Please set down each entry exactly, omitting any picture it holds.

*** Opening of SOURCE INFORMATION ***

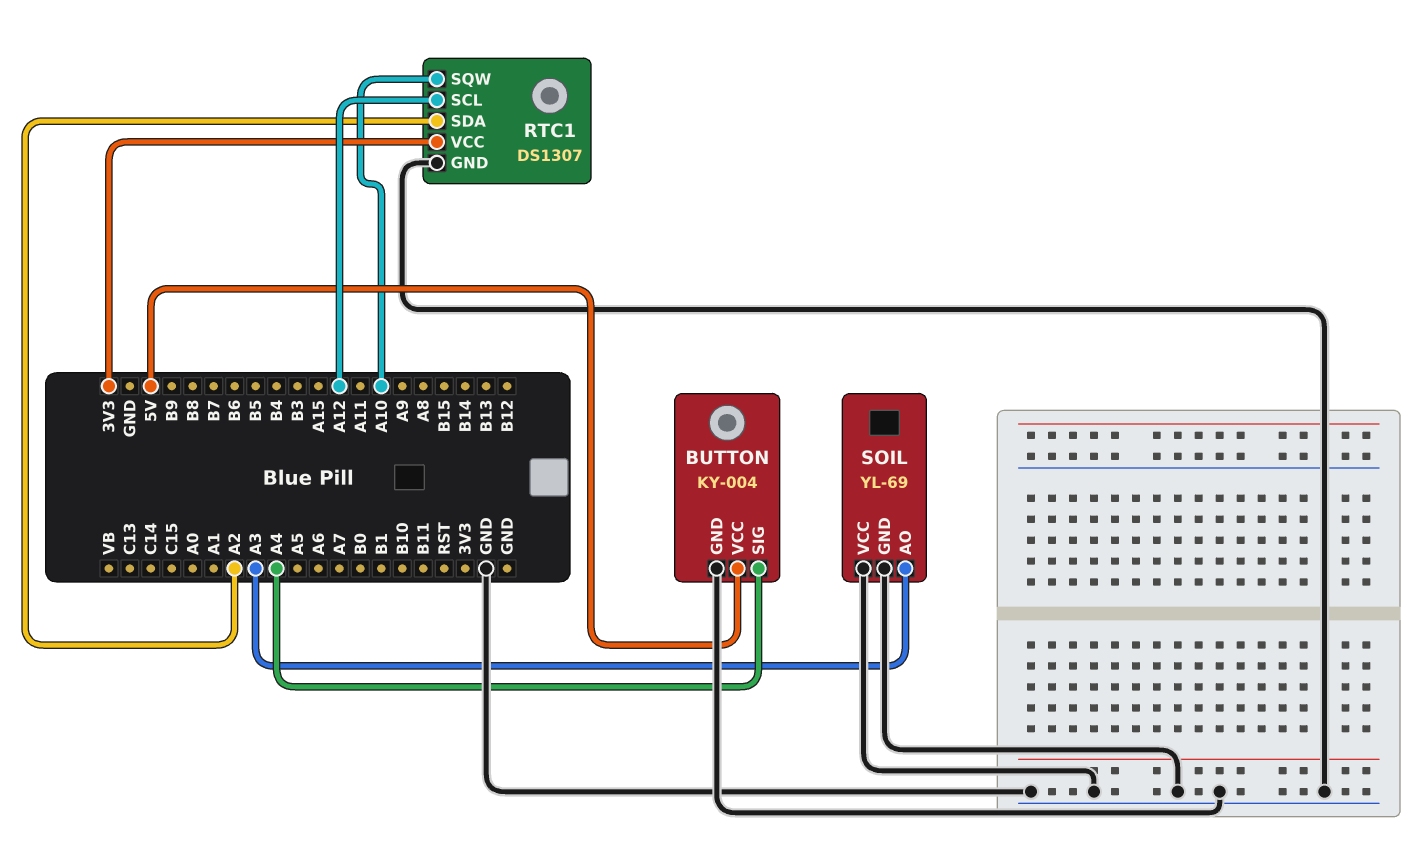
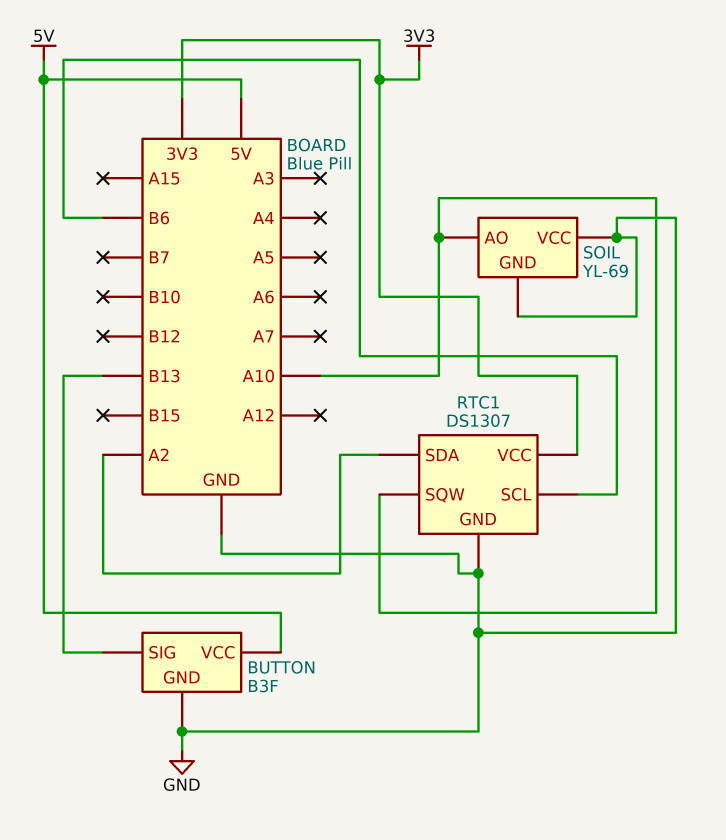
BUTTON: KY-004 -> B3F
BUTTON pin SIG: A4 -> B13
RTC1 pin SCL: A12 -> B6
SOIL pin AO: A3 -> A10

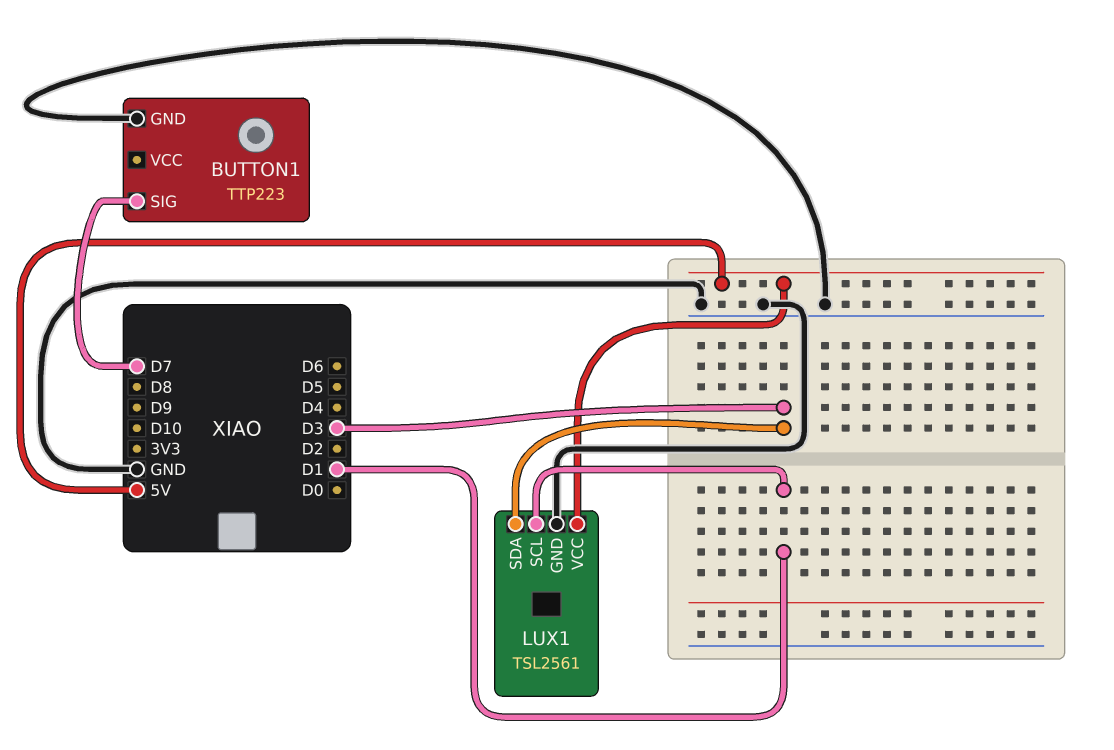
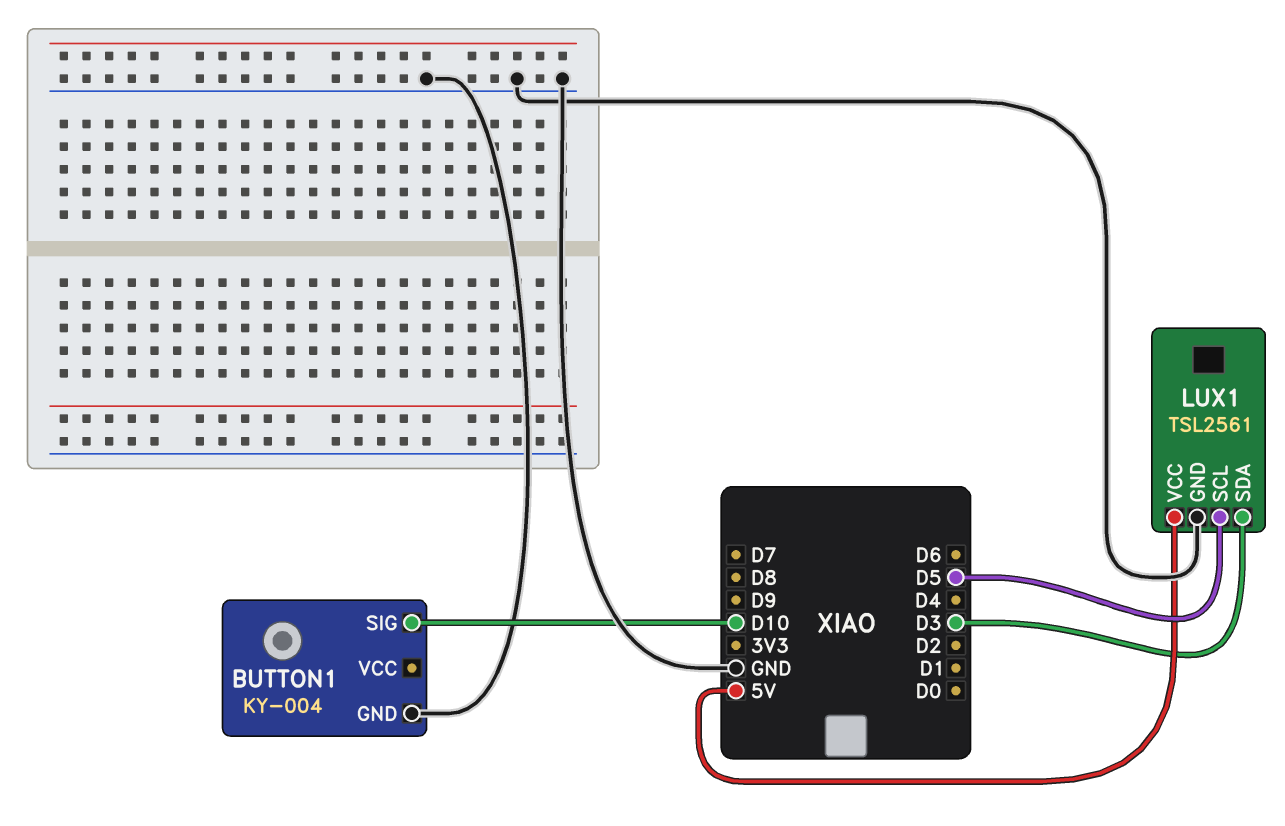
BUTTON1: TTP223 -> KY-004
BUTTON1 pin SIG: D7 -> D10
LUX1 pin SCL: D1 -> D5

*** Close of SOURCE INFORMATION ***

- SOLUTION BELOW
BUTTON: KY-004 -> B3F
BUTTON pin SIG: A4 -> B13
RTC1 pin SCL: A12 -> B6
SOIL pin AO: A3 -> A10

BUTTON1: TTP223 -> KY-004
BUTTON1 pin SIG: D7 -> D10
LUX1 pin SCL: D1 -> D5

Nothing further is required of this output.